What is needed: What is the number of lines in this listing that include the string "Heather"? Answer with that number by itself.

++++++++++++++++++++

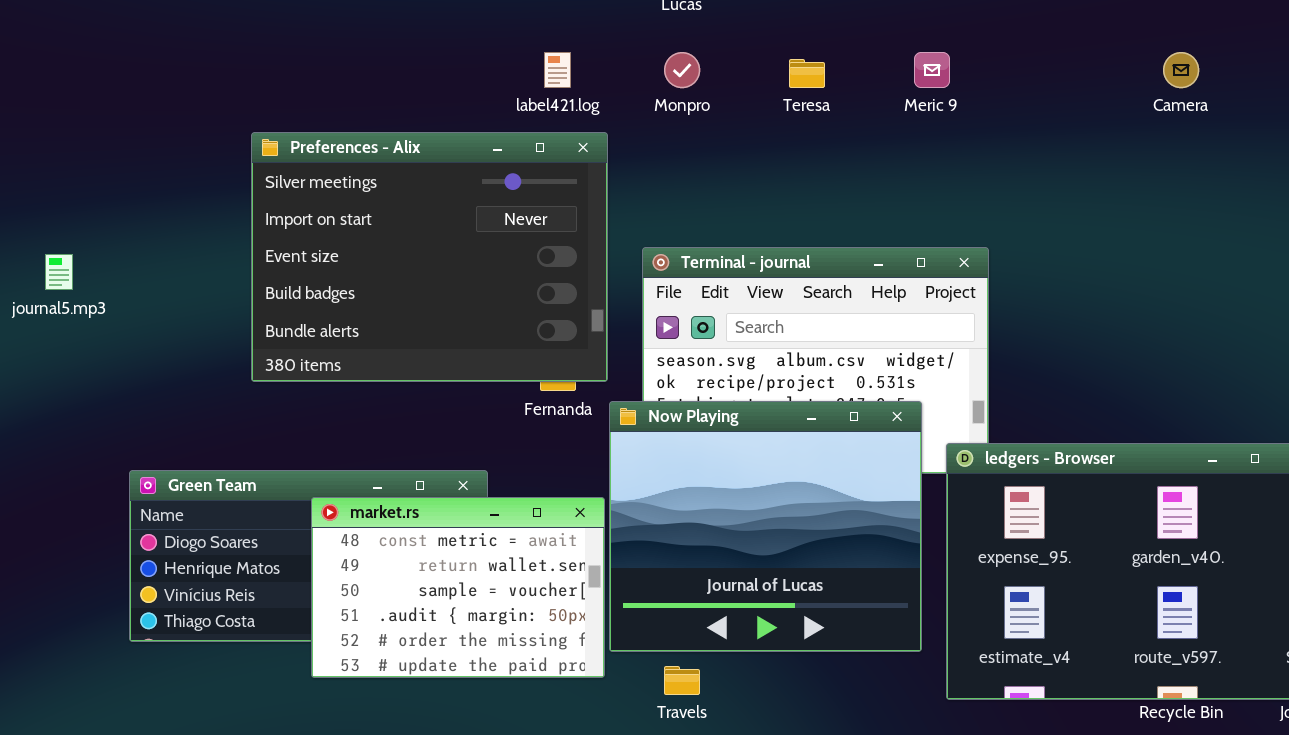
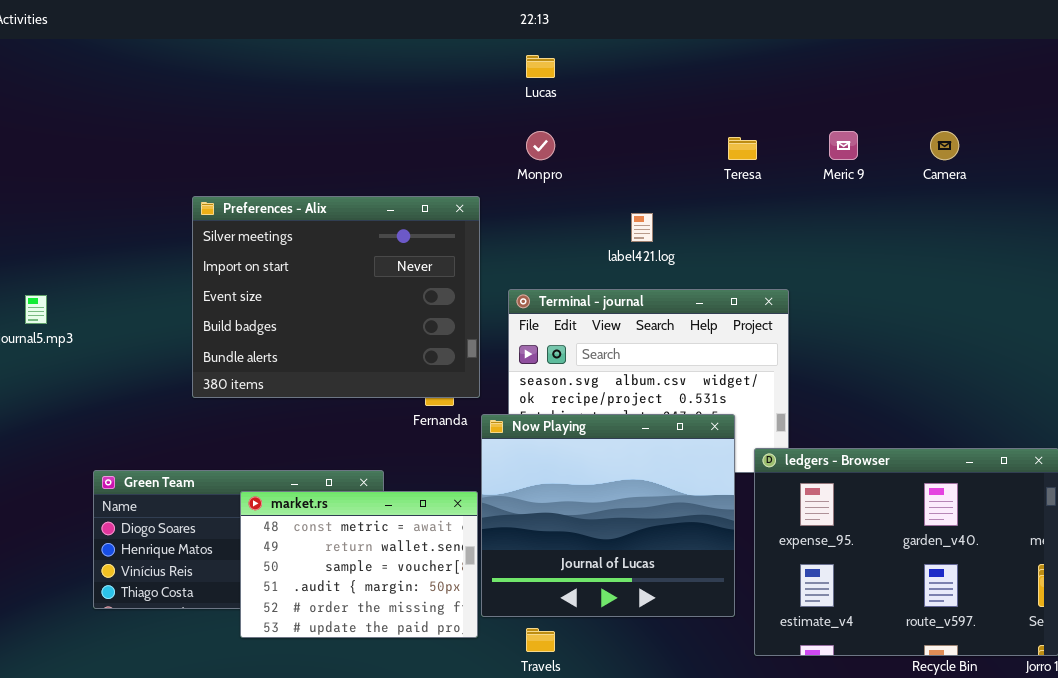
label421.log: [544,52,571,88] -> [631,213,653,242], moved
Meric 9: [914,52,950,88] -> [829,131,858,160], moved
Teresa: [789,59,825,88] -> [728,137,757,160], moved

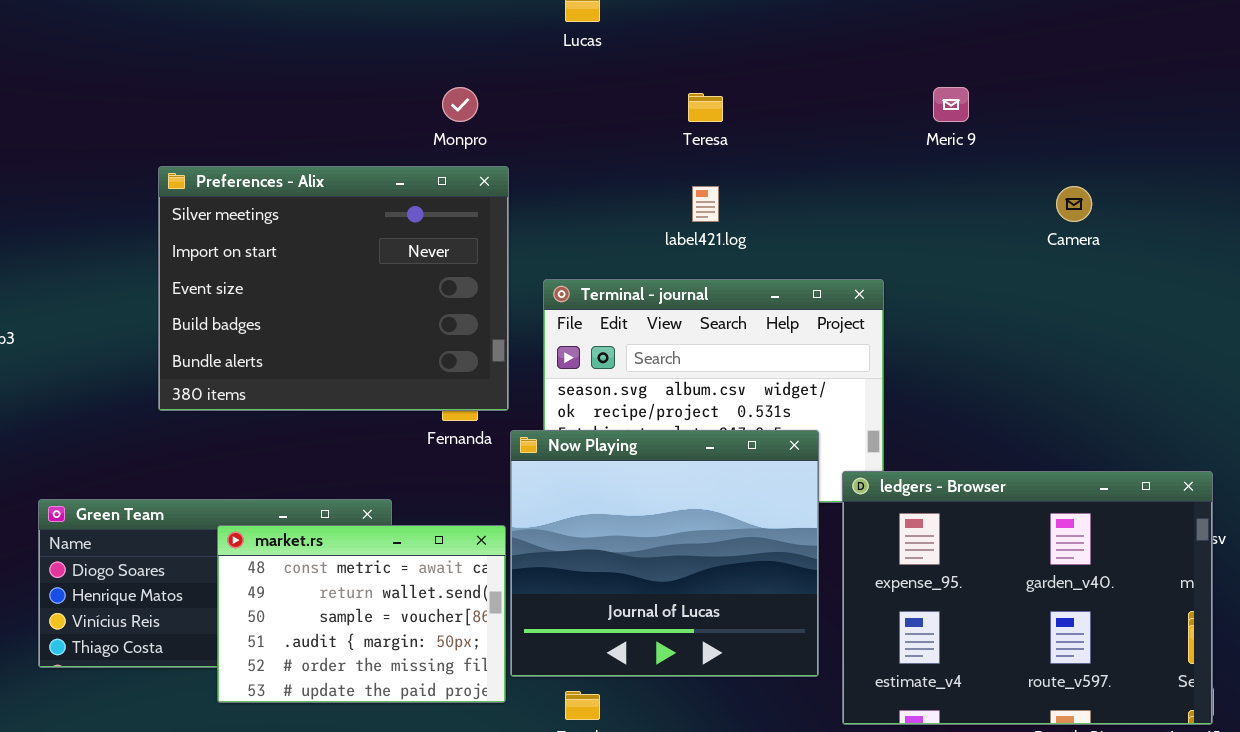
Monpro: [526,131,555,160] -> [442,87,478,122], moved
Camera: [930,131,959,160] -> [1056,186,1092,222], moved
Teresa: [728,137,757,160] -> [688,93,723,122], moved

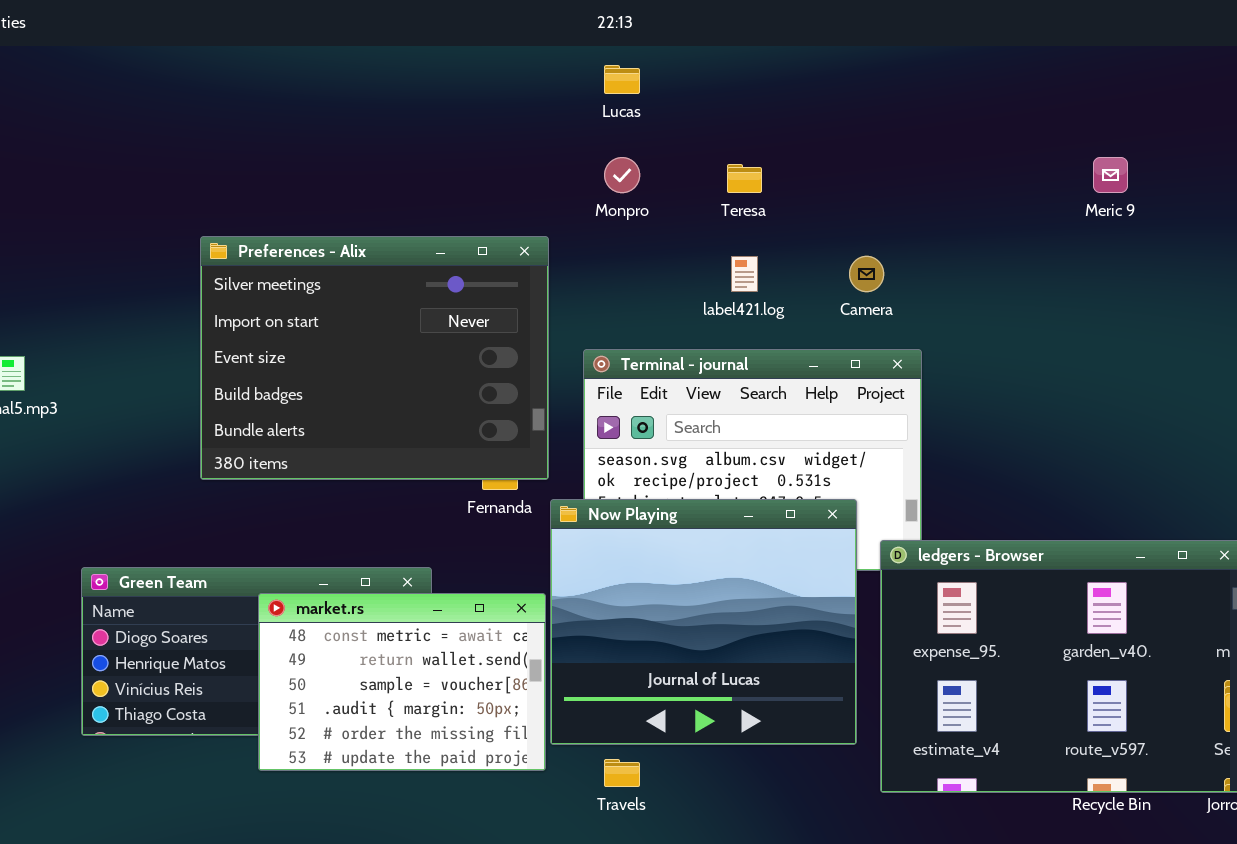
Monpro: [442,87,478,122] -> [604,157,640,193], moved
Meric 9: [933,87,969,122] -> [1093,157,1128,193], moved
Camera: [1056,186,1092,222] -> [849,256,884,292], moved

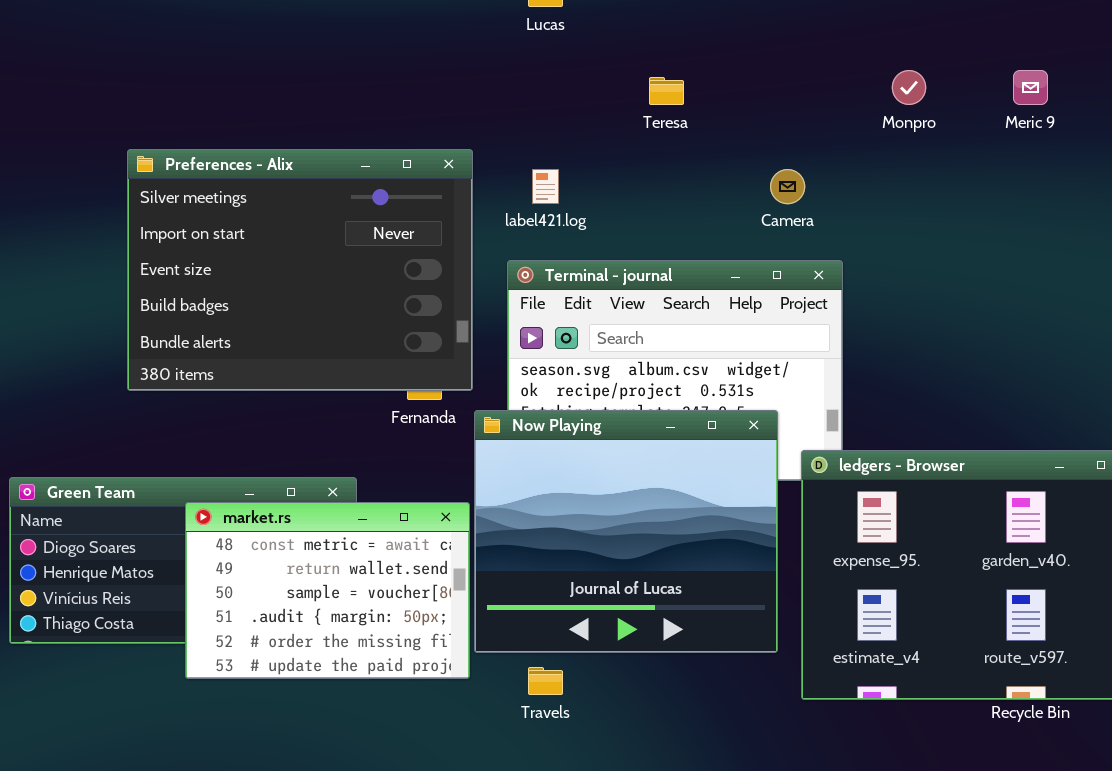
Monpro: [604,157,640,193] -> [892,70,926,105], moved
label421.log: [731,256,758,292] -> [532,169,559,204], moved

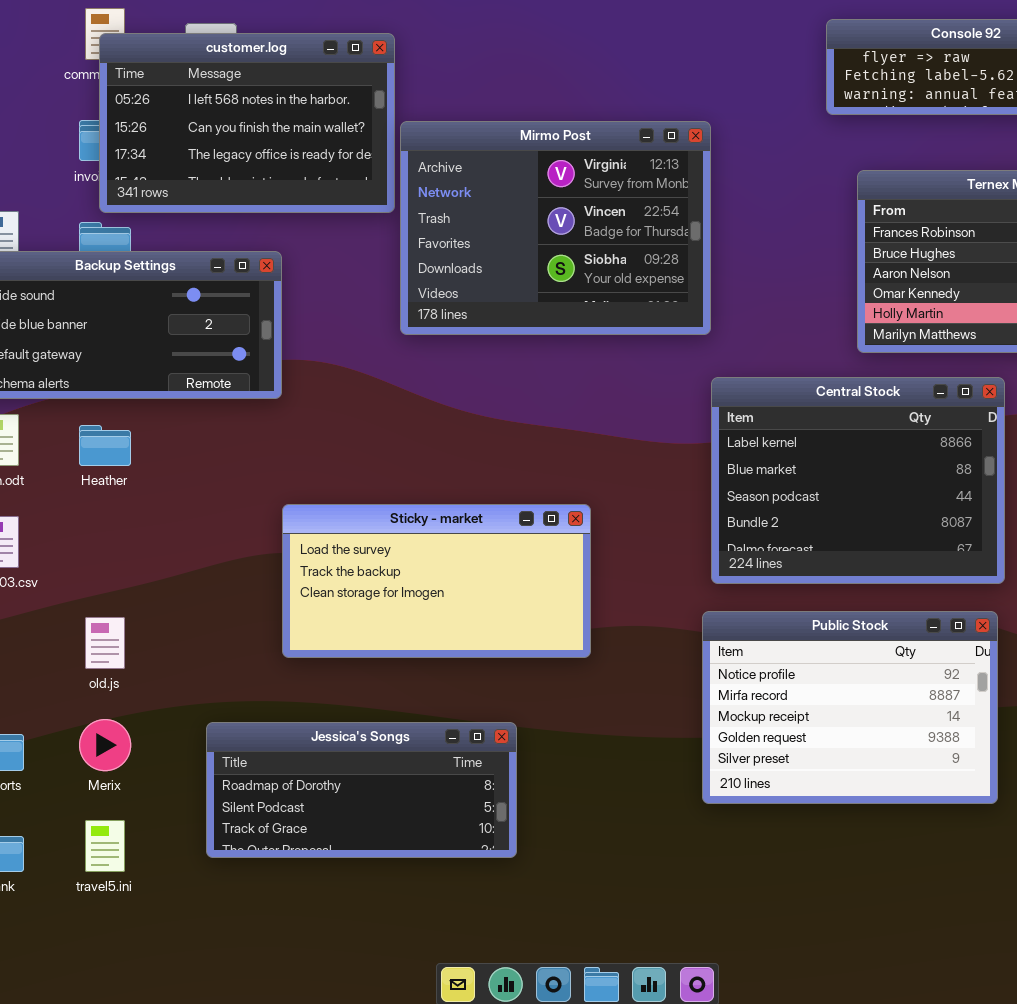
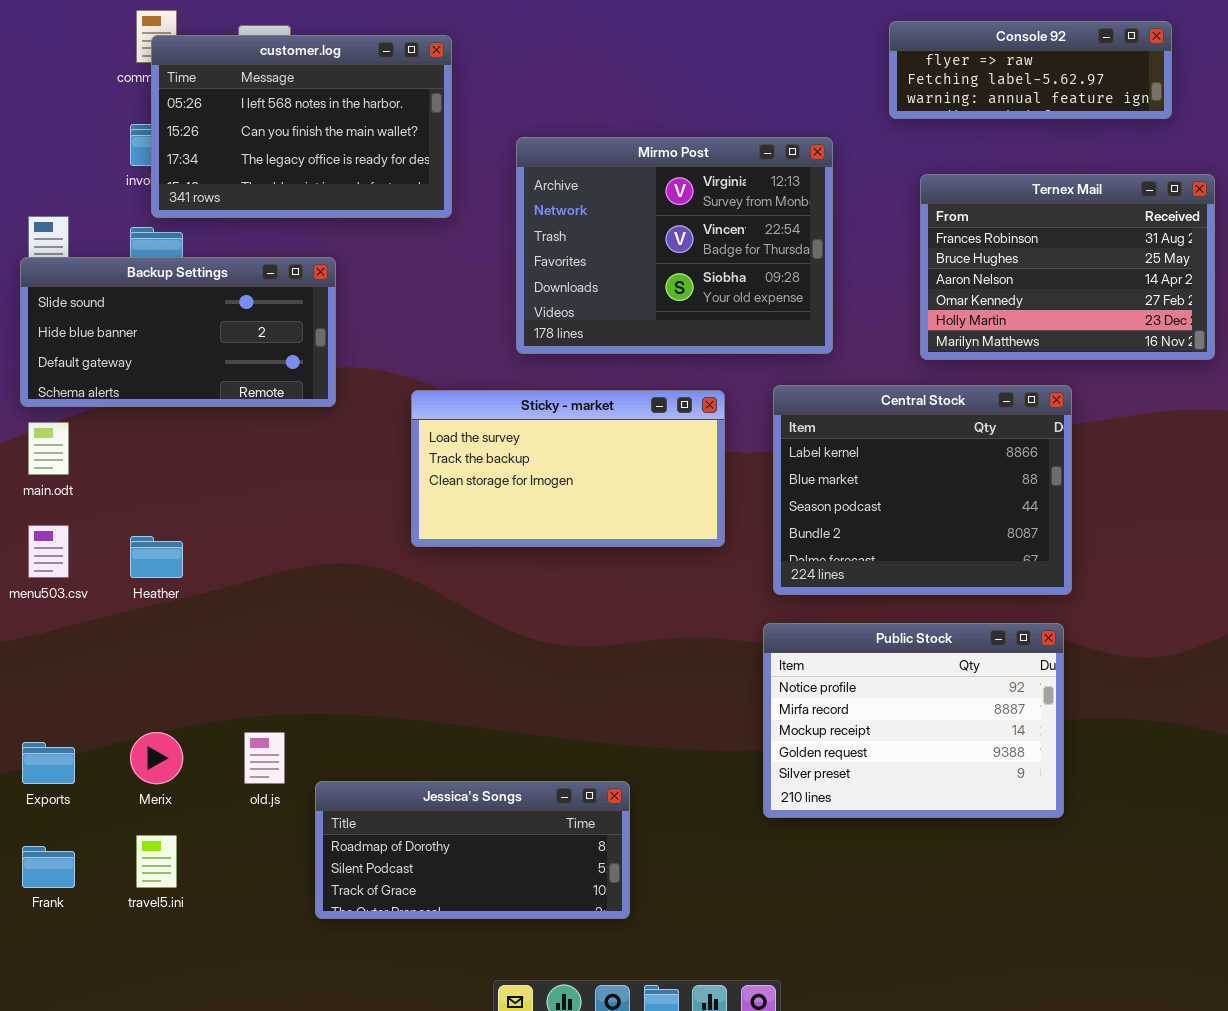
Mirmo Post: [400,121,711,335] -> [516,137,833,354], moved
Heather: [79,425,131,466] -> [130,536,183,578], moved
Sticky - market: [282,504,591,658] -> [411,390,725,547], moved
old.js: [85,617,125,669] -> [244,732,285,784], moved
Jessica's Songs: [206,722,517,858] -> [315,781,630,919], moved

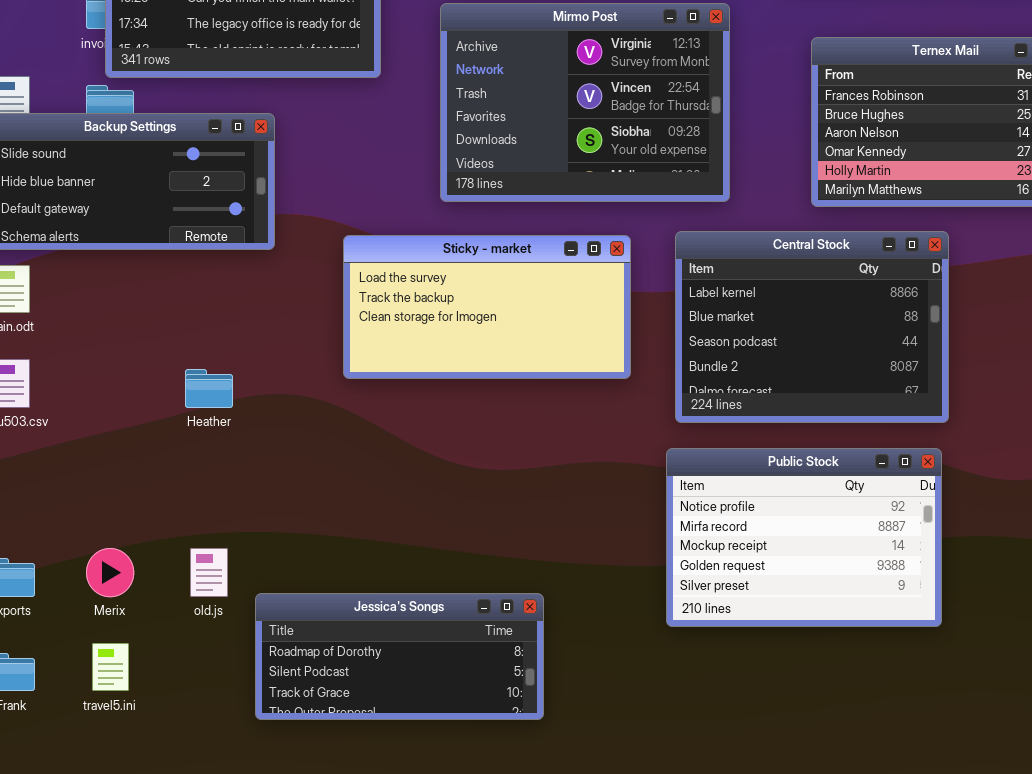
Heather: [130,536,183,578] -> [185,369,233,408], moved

++++++++++++++++++++

Solution to this problem: 2